***** Given information

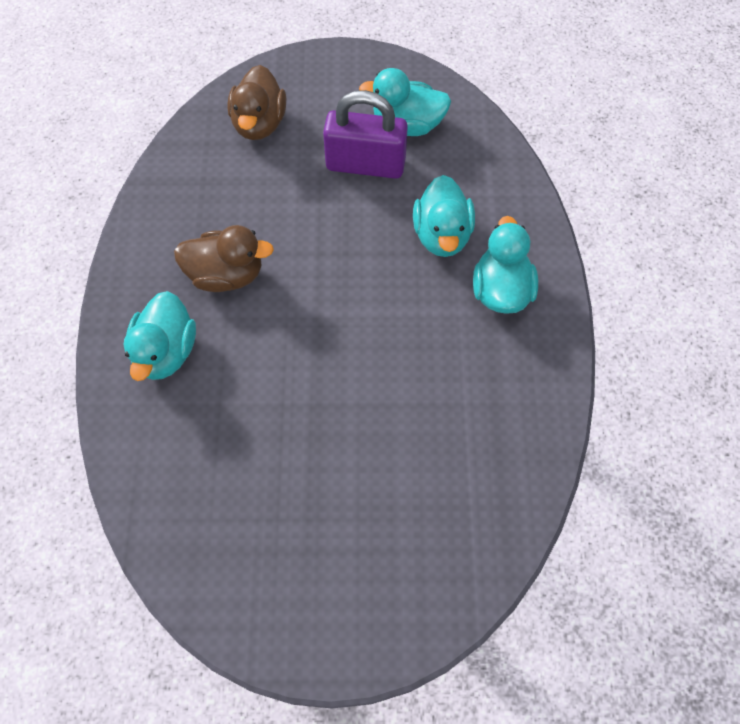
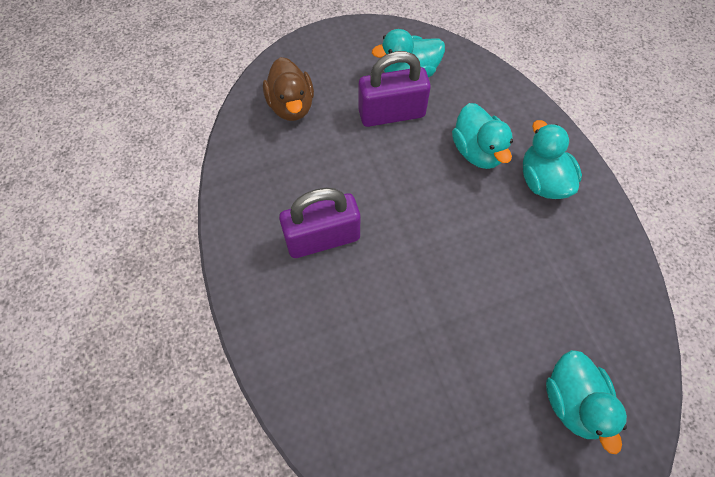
camera: 20 degrees left, 0 degrees up
(166, 352) = (302, 321): turquoise duck -> turquoise duck (573, 402)
(226, 275) = (322, 238): brown duck -> purple padlock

**********

### What to produce
Output all data exactly, omitting images.

### Result for this exercise
camera: 20 degrees left, 0 degrees up
(166, 352) = (302, 321): turquoise duck -> turquoise duck (573, 402)
(226, 275) = (322, 238): brown duck -> purple padlock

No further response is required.